**Brief:** Below are records. Find each line in them that holds the word "mushroom" and copy it.

────

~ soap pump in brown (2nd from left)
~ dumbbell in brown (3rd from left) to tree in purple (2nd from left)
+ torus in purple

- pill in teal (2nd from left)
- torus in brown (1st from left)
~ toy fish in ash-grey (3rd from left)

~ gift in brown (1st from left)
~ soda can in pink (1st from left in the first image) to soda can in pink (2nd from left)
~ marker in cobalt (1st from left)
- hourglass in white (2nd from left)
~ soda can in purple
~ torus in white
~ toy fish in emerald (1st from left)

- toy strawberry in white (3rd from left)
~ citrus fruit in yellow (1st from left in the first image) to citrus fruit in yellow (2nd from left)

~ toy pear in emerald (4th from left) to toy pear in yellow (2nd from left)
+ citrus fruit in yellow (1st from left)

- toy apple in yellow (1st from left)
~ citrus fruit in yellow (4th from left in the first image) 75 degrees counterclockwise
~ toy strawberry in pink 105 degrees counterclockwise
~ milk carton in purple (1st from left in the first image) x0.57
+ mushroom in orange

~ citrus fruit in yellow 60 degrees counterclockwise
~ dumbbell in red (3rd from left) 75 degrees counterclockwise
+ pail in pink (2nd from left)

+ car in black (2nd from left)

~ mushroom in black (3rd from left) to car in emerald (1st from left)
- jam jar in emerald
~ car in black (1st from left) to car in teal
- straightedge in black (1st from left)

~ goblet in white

────

**Solution to this problem:**
+ mushroom in orange
~ mushroom in black (3rd from left) to car in emerald (1st from left)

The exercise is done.